### INSTRUCTIONS TO FOLLOW:
Each line of the entries that mentions the string "TICK" needs to be reported.

### DATA PROVIDED:
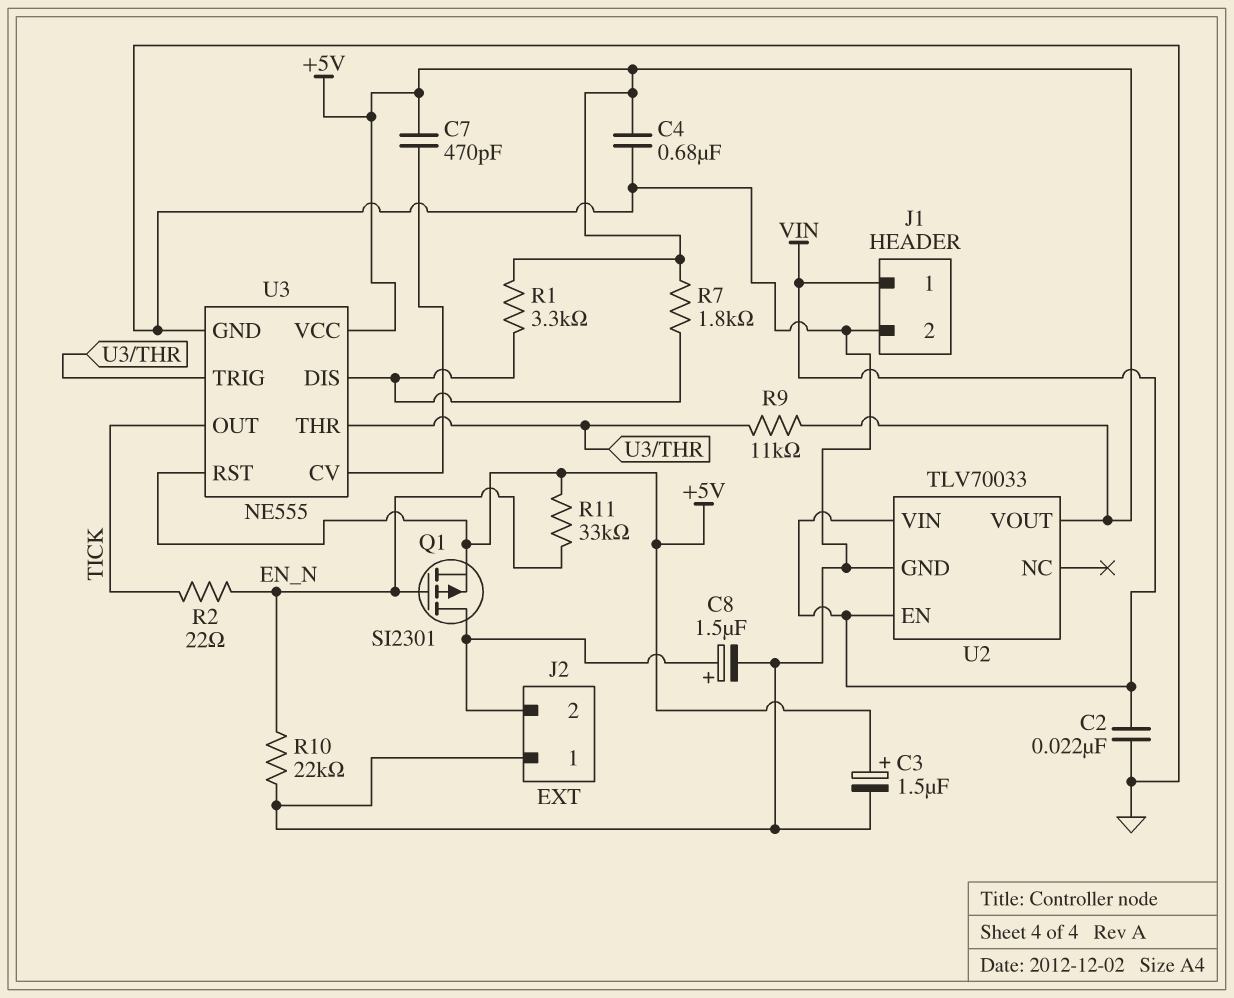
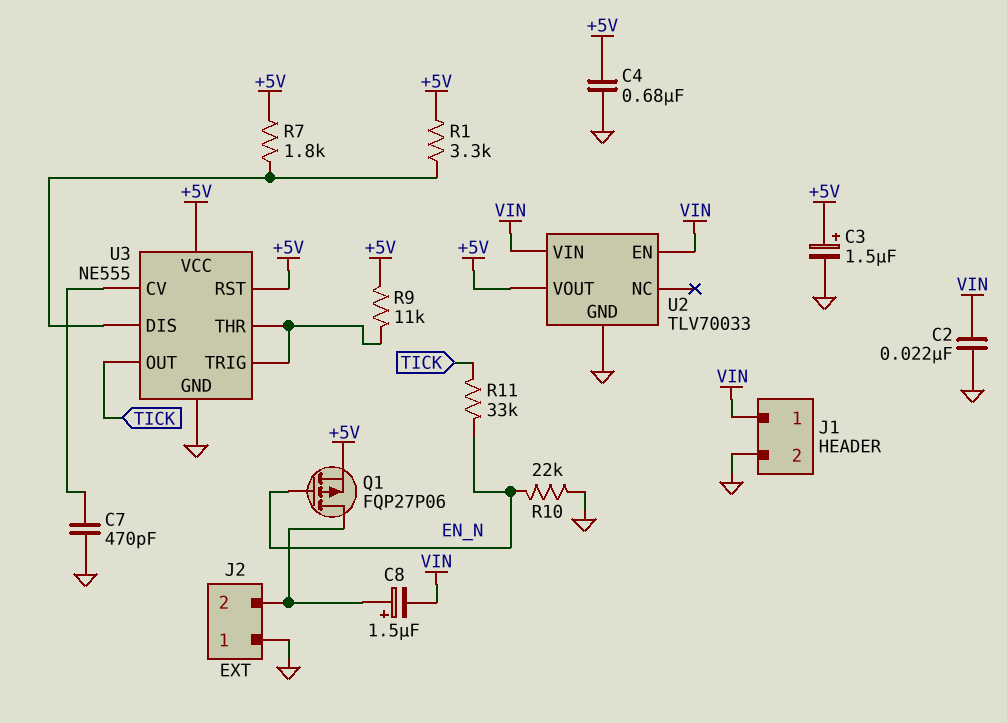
C7: 470pF (+5V, U3/CV) -> 470pF (GND, U3/CV)
C8: 1.5uF (plus J2/2, minus GND) -> 1.5uF (plus J2/2, minus VIN)
Q1: PMOS SI2301 (G EN_N, D J2/2, S +5V) -> PMOS FQP27P06 (G EN_N, D J2/2, S +5V)
R2: 22 (EN_N, TICK) -> none
R11: 33k (+5V, EN_N) -> 33k (EN_N, TICK)

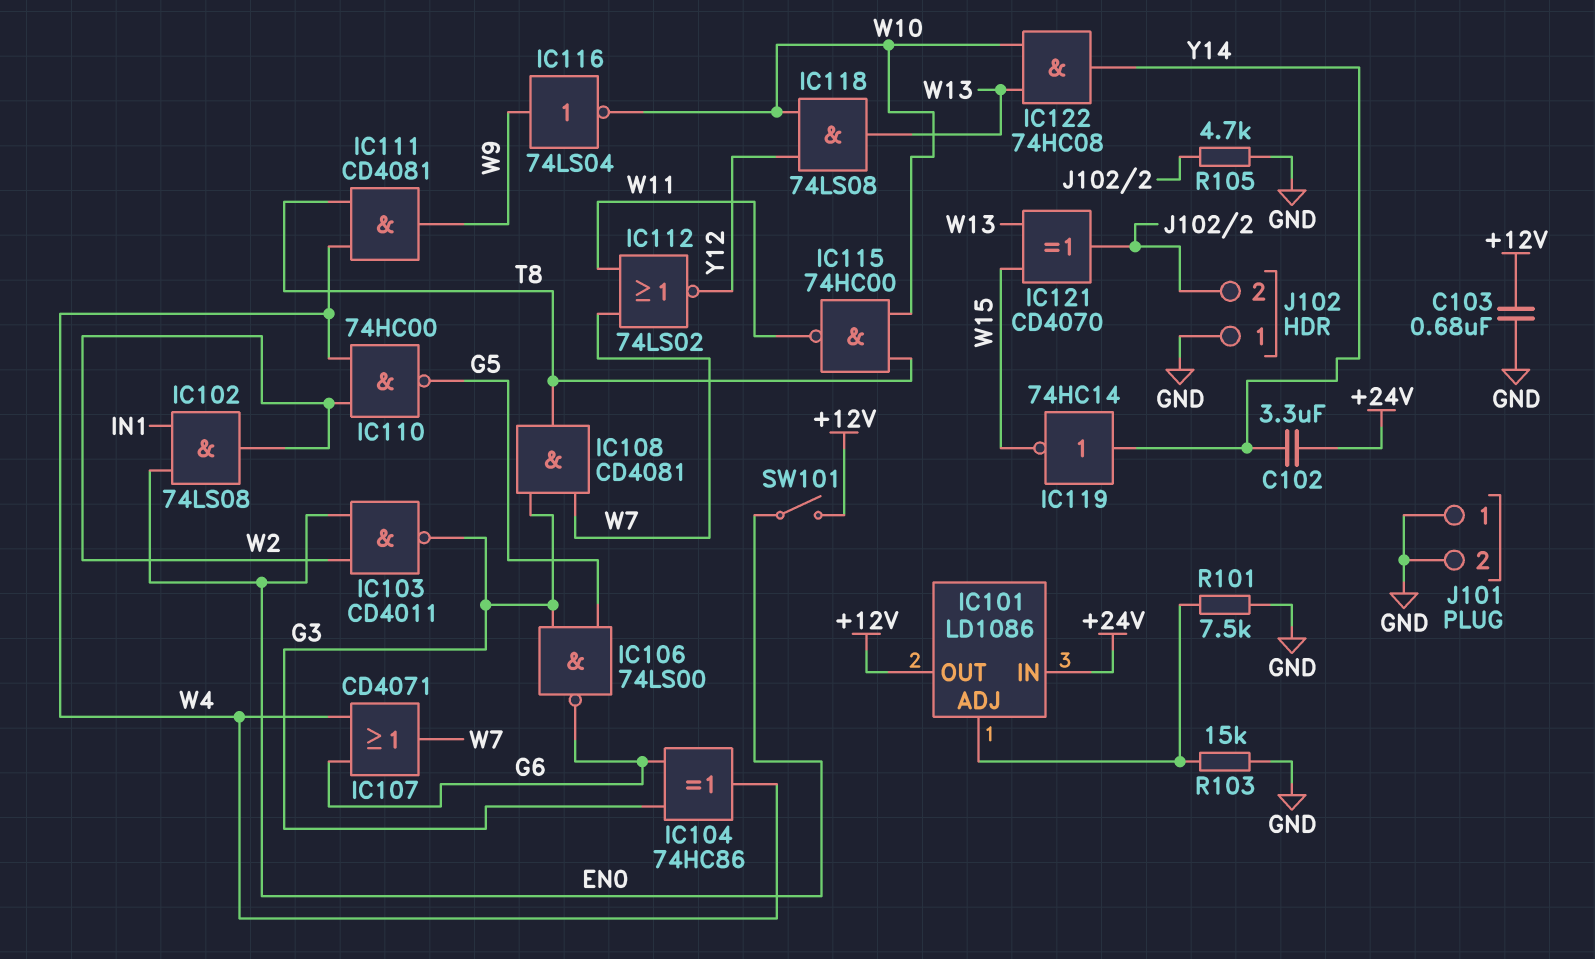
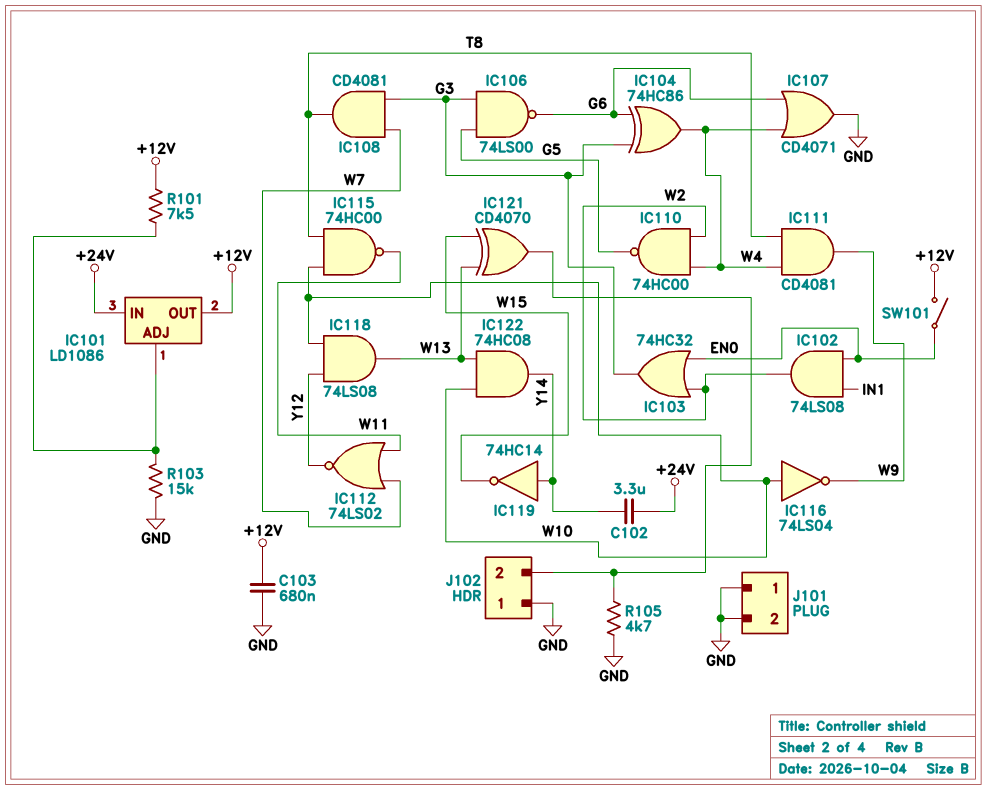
IC103: NAND CD4011 (in EN0, in W2, out G3) -> OR 74HC32 (in EN0, in W2, out G3)
IC107: OR CD4071 (in G6, in W4, out W7) -> OR CD4071 (in G6, in W4, out GND)
IC116: NOT 74LS04 (in W9, out W10) -> NOT 74LS04 (in W10, out W9)
R101: 7.5k (GND, IC101/ADJ) -> 7.5k (+12V, IC101/ADJ)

### RESULT BELOW:
R2: 22 (EN_N, TICK) -> none
R11: 33k (+5V, EN_N) -> 33k (EN_N, TICK)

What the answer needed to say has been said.